Before-and-after object lists -
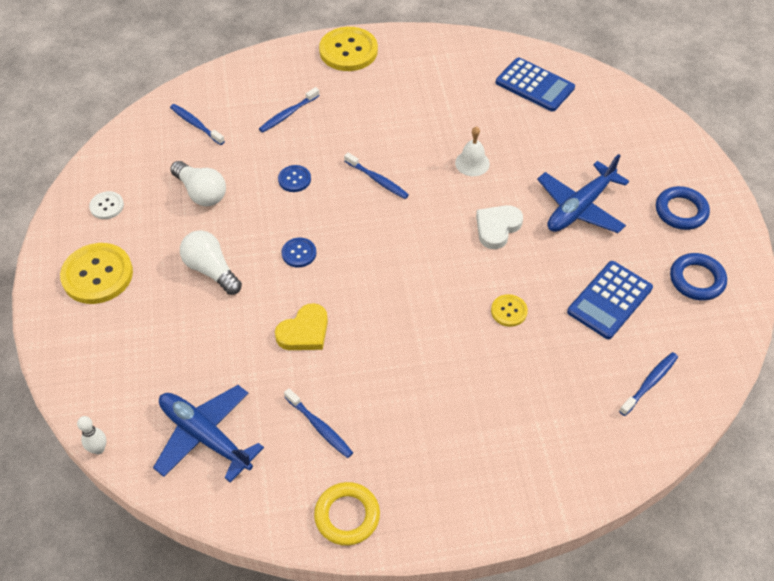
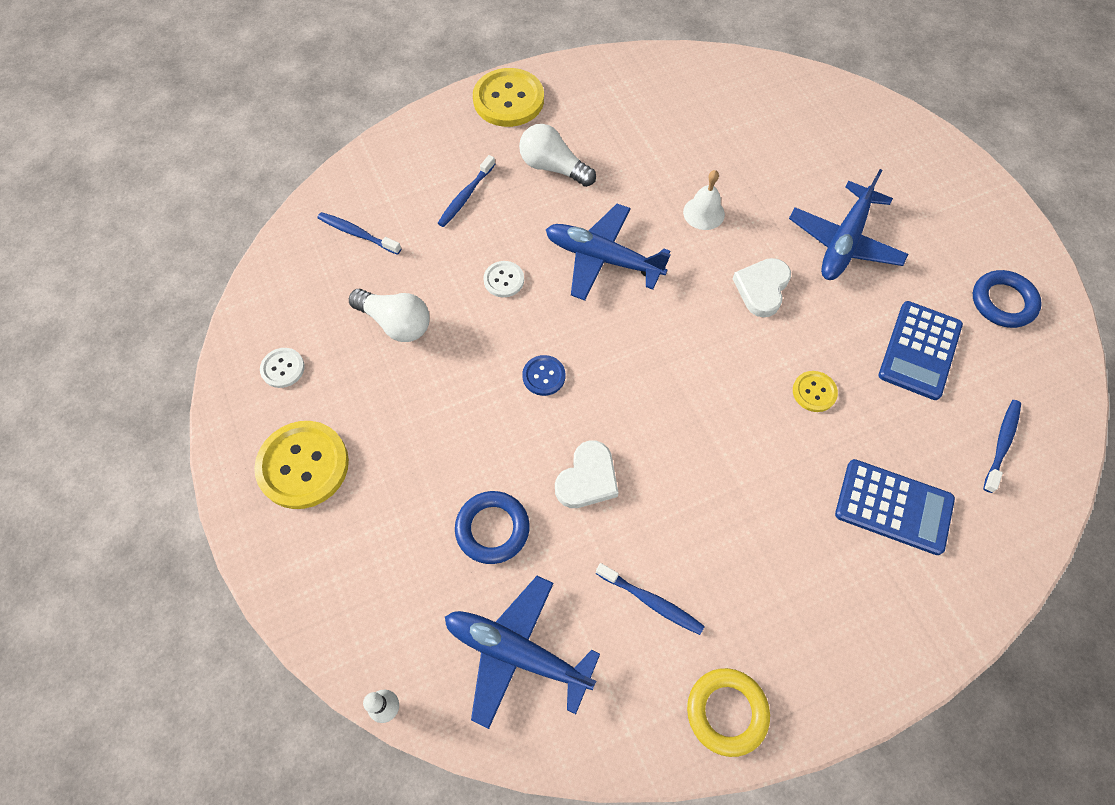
camera: 15 degrees left, 10 degrees up
(211, 270) = (444, 424): white light bulb -> white light bulb (553, 167)
(294, 179) = (504, 280): blue button -> white button
(304, 332) = (587, 478): yellow heart -> white heart
(377, 180) = (602, 258): blue toothbrush -> blue plane
(535, 85) = (738, 100): blue calculator -> blue calculator (893, 506)
(681, 211) = (954, 221): blue ring -> blue ring (492, 529)

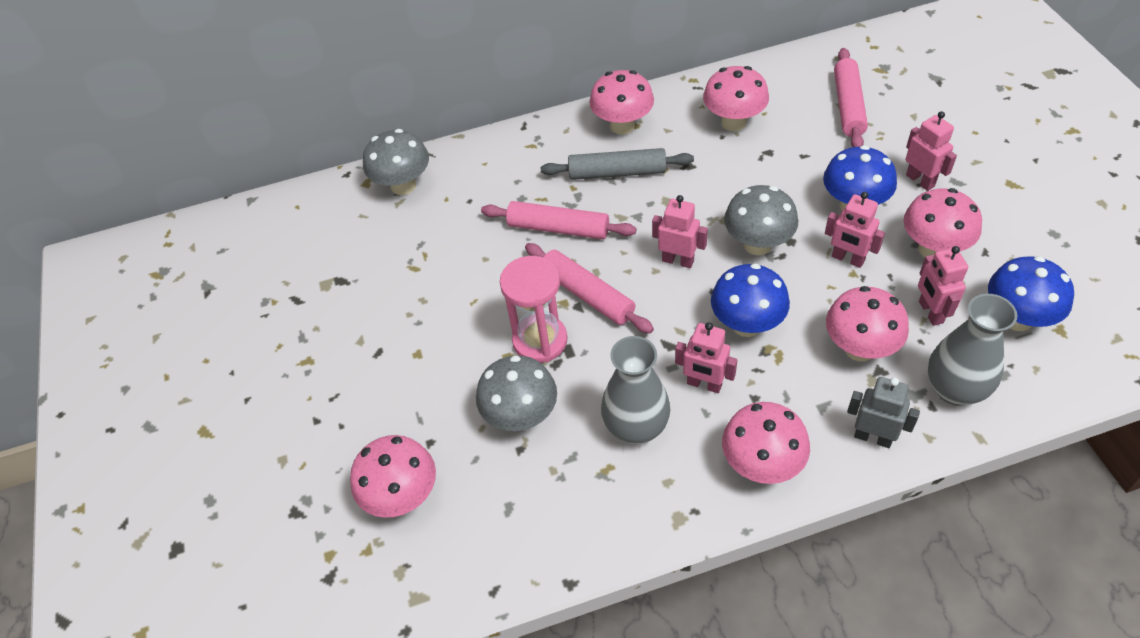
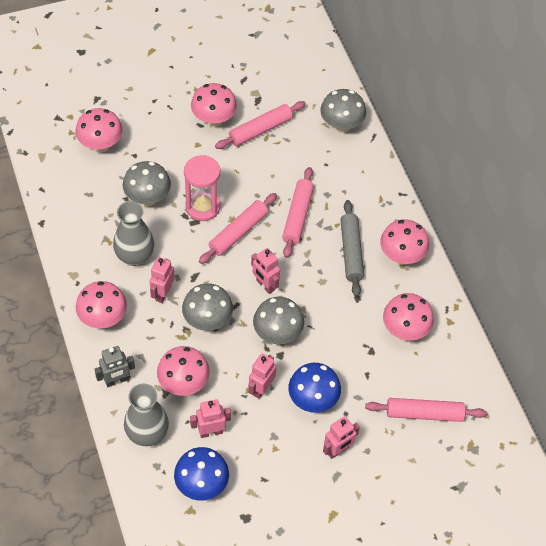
camera: 80 degrees right, 5 degrees up
(398, 275) = (260, 130): none -> pink rolling pin
(678, 260) = (265, 285): pink robot -> pink robot turned 120 degrees clockwise
(746, 324) = (207, 321): blue mushroom -> grey mushroom
(873, 437) = (116, 381): grey robot -> grey robot turned 45 degrees clockwise
(933, 249) = (268, 445): pink mushroom -> pink mushroom (214, 120)

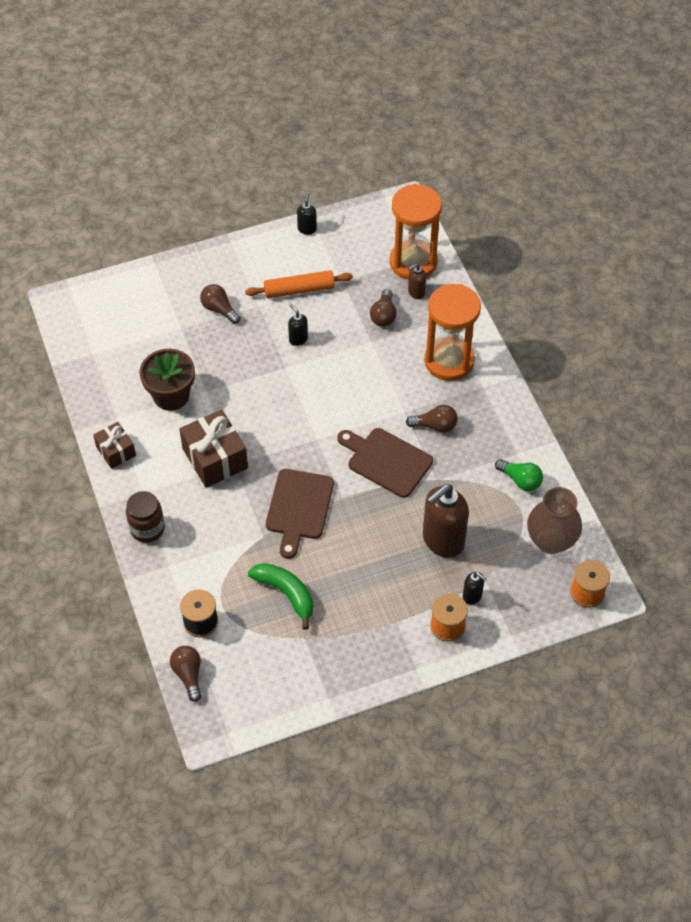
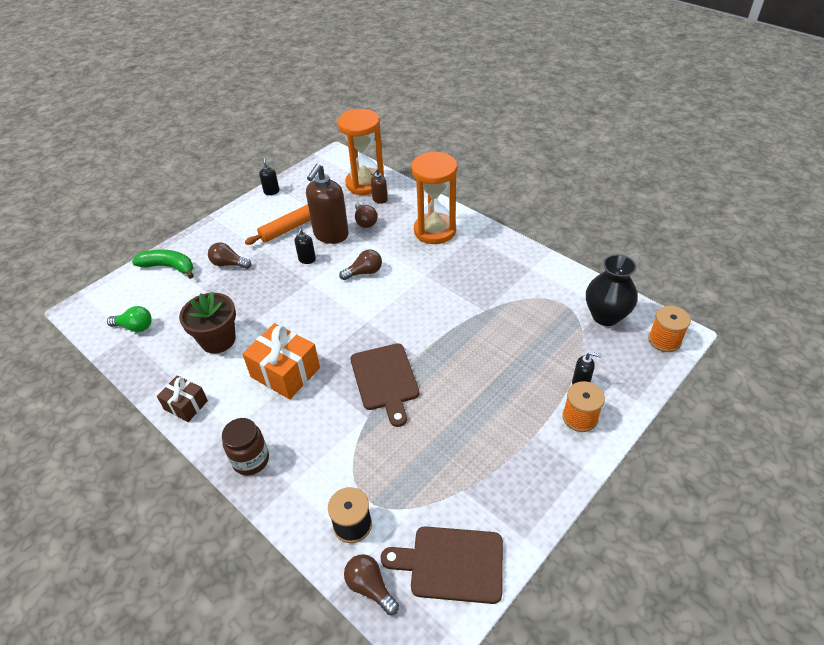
camera: 25 degrees left, 10 degrees down
(215, 458) = (285, 372): brown gift -> orange gift
(286, 593) = (420, 457): green banana -> green banana (169, 267)
(298, 339) = (307, 260): black soap dispenser -> black soap dispenser turned 105 degrees counterclockwise
(386, 461) = (435, 314): brown cutting board -> brown cutting board (451, 564)
(435, 426) = (455, 275): brown light bulb -> brown light bulb (364, 272)
(442, 541) = (523, 352): brown soap dispenser -> brown soap dispenser (331, 235)
(520, 480) = (548, 285): green light bulb -> green light bulb (135, 327)
(551, 541) = (605, 316): brown vase -> black vase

WHAT THIS TASK INVOLVES - What lines hold the string "white"? Pick them out of the data.

WRITTEN ANSWER -
(211, 270) = (444, 424): white light bulb -> white light bulb (553, 167)
(294, 179) = (504, 280): blue button -> white button
(304, 332) = (587, 478): yellow heart -> white heart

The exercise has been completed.